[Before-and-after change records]
┌──

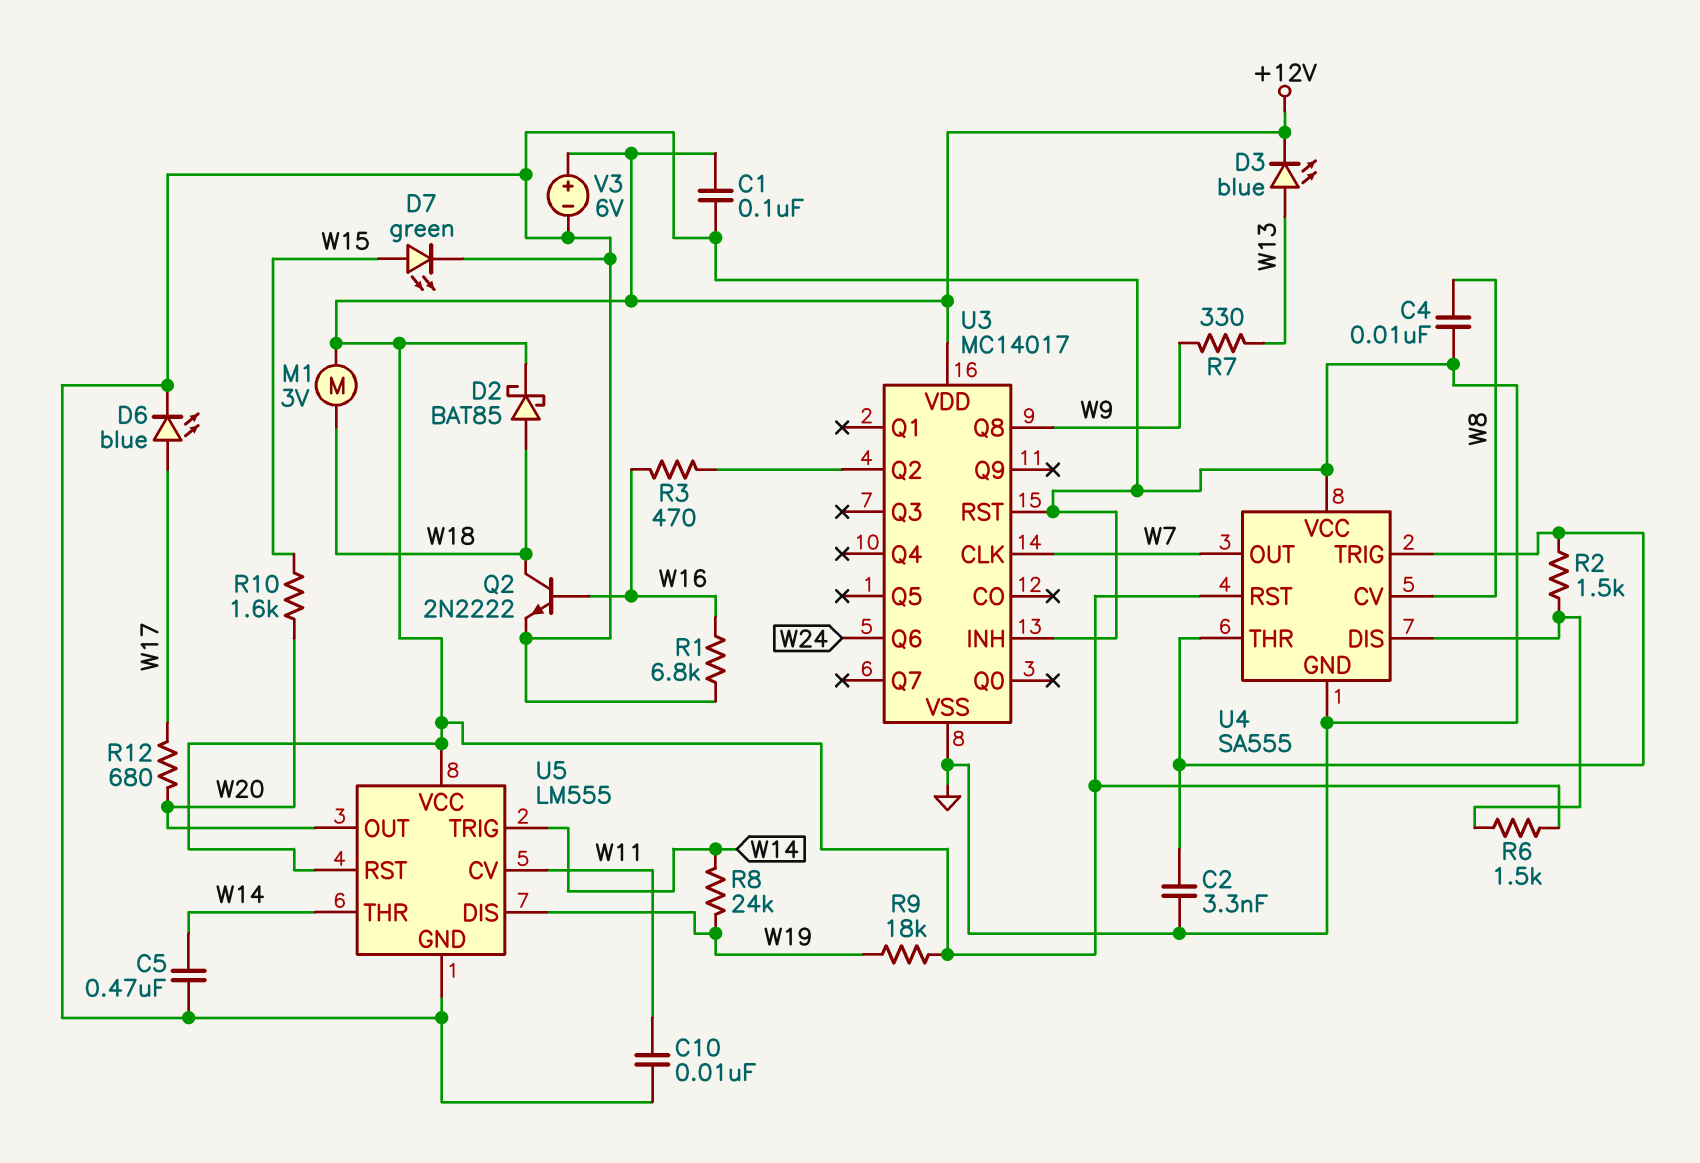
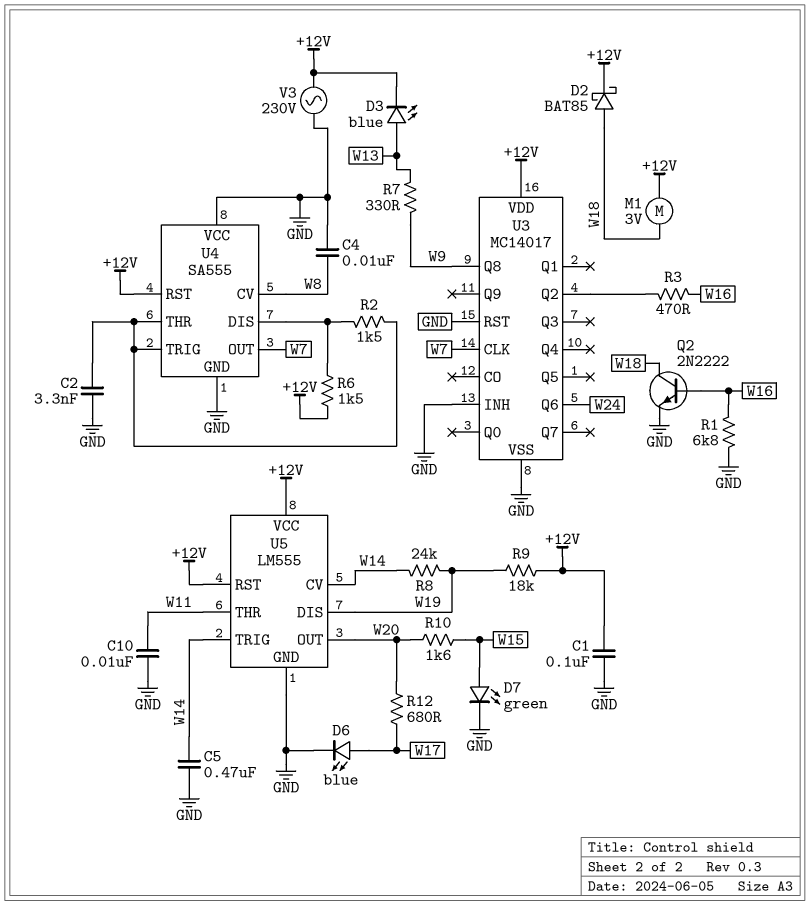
U5 pin CV: W11 -> W14
U5 pin THR: W14 -> W11
V3: 6V (plus +12V, minus GND) -> AC 230V (+12V, GND)

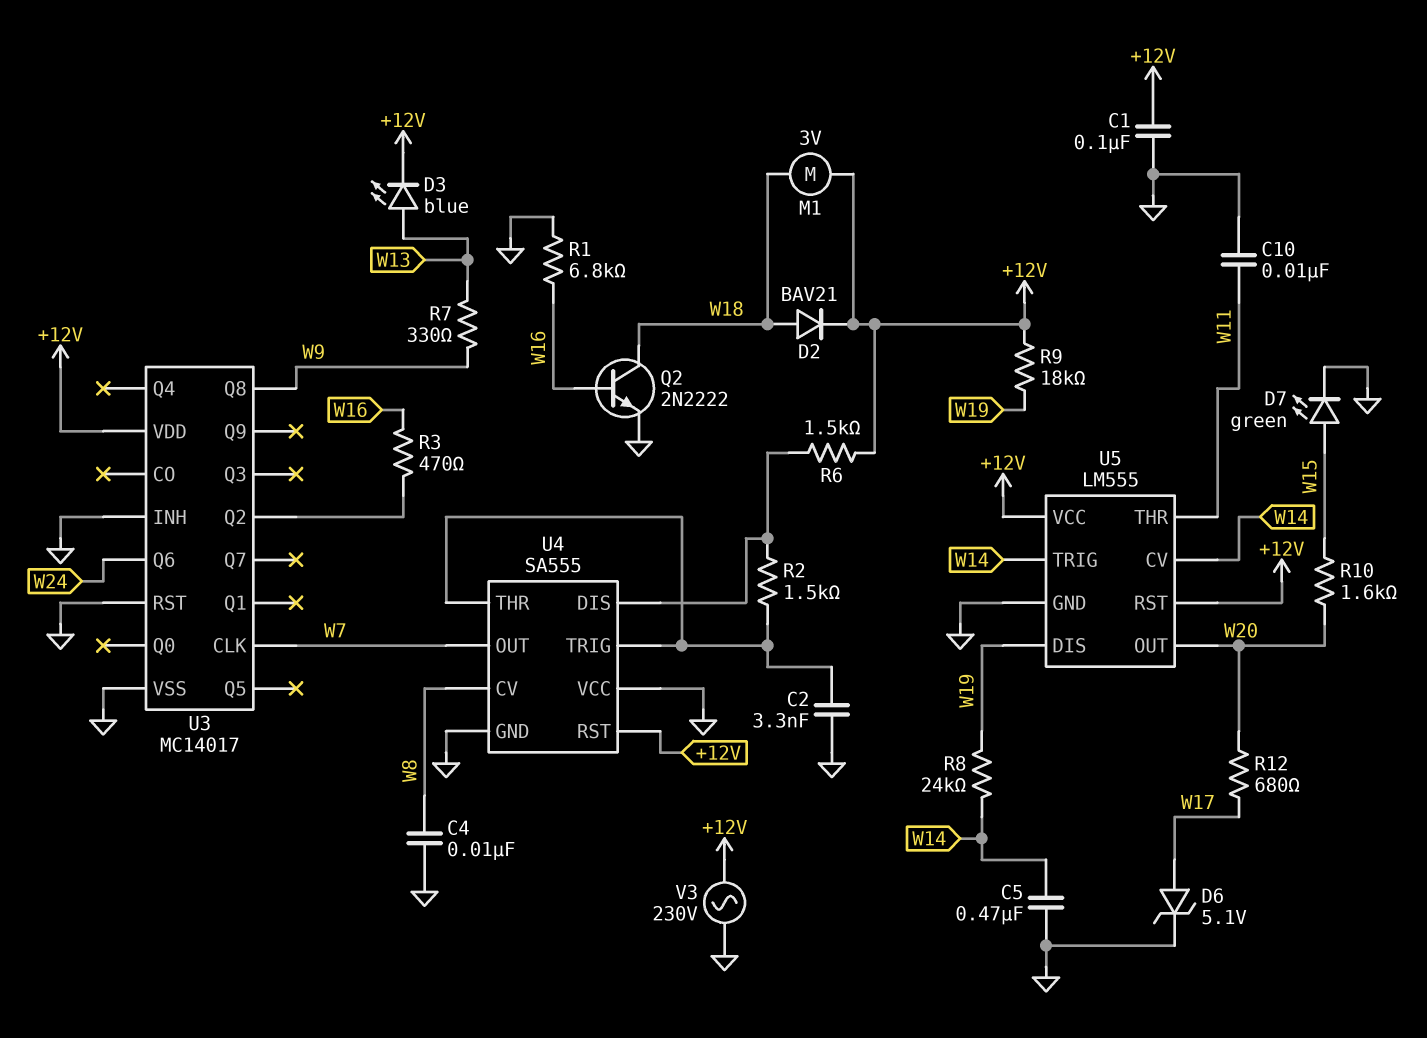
D2: schottky BAT85 (A W18, K +12V) -> diode BAV21 (A W18, K +12V)
D6: LED blue (A W17, K GND) -> zener 5.1V (A W17, K GND)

└──

◆ What you are asked to do
Exact copy, no pictures: return the entries word for word.

◆ Exercise output
U5 pin CV: W11 -> W14
U5 pin THR: W14 -> W11
V3: 6V (plus +12V, minus GND) -> AC 230V (+12V, GND)

D2: schottky BAT85 (A W18, K +12V) -> diode BAV21 (A W18, K +12V)
D6: LED blue (A W17, K GND) -> zener 5.1V (A W17, K GND)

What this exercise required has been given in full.